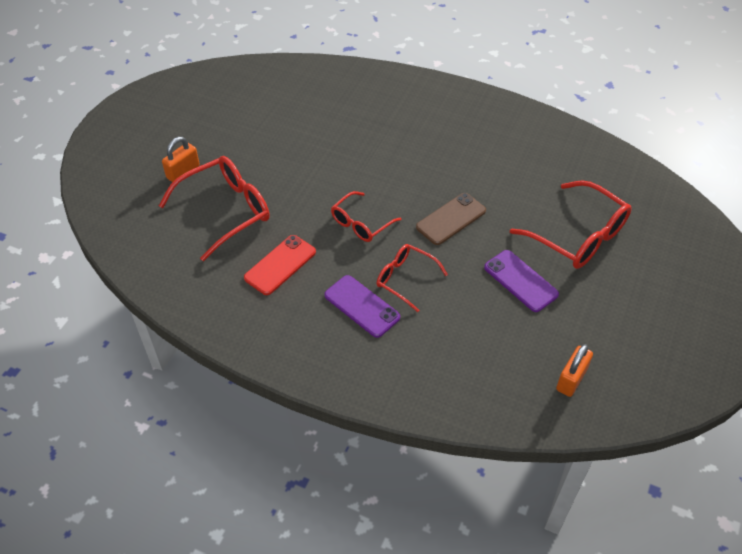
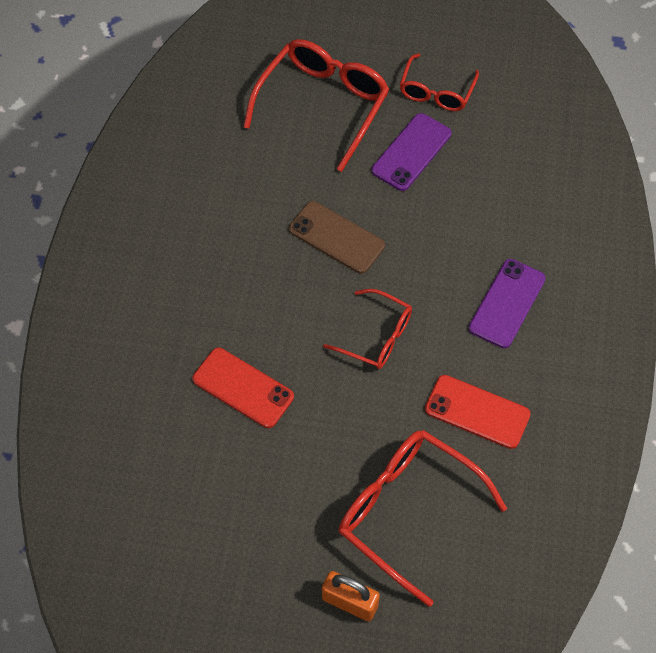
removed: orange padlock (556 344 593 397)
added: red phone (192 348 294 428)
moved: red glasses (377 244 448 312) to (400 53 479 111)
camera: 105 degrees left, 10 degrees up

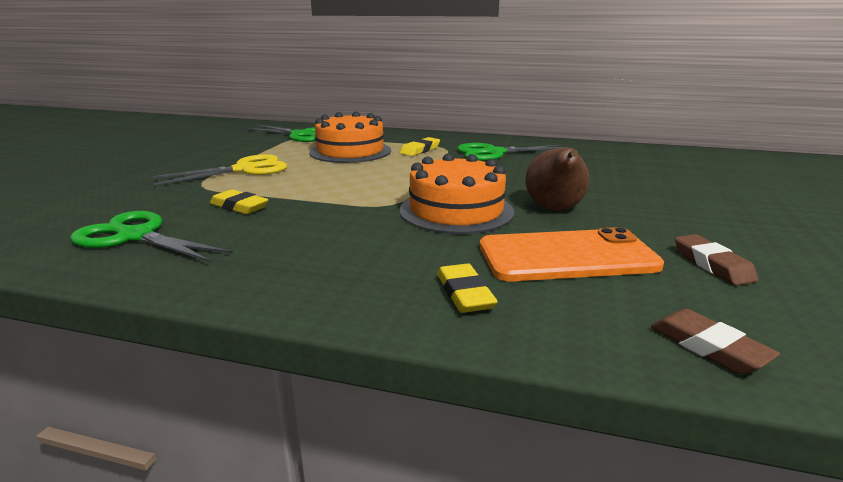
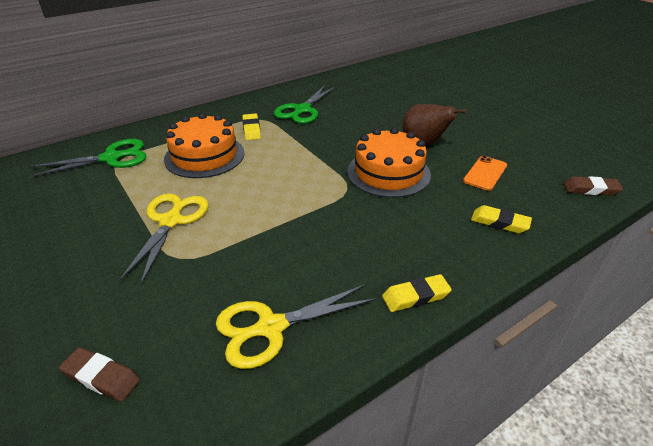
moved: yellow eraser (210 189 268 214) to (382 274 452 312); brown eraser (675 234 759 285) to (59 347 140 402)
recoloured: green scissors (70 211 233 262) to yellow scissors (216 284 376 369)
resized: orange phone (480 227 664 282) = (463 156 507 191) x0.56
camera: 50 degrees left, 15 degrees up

###

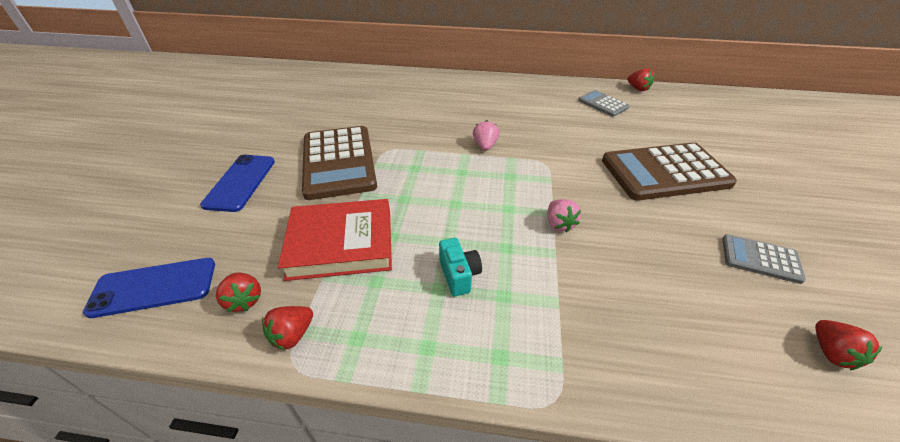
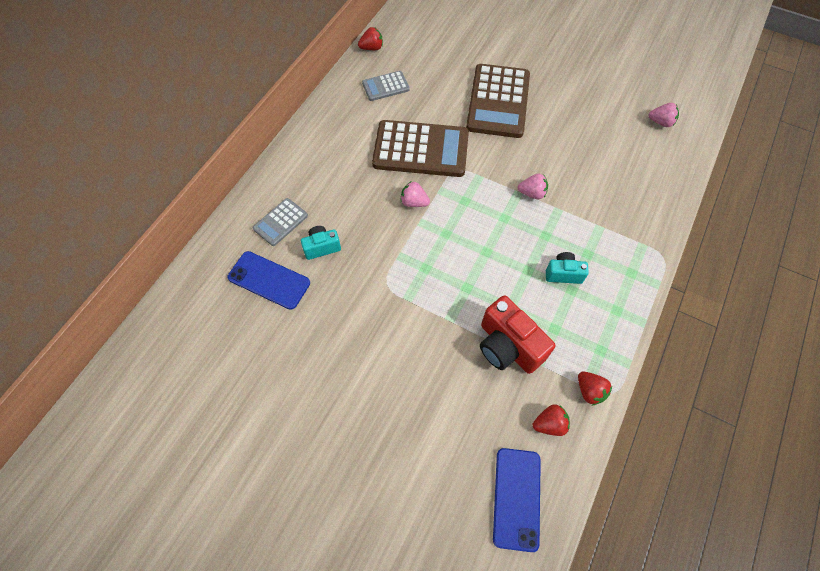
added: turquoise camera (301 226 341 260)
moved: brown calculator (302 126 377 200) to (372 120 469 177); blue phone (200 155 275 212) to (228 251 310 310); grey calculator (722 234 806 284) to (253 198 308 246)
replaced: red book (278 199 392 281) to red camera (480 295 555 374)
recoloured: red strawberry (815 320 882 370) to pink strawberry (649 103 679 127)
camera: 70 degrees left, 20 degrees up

###

## THE TASK
The required output is every line above from the one with "resized: orange phone" down to the one with "camera: 50 degrees left, 15 degrees up", restated word for word, ends included.

## RESPONSE TO THE TASK
resized: orange phone (480 227 664 282) = (463 156 507 191) x0.56
camera: 50 degrees left, 15 degrees up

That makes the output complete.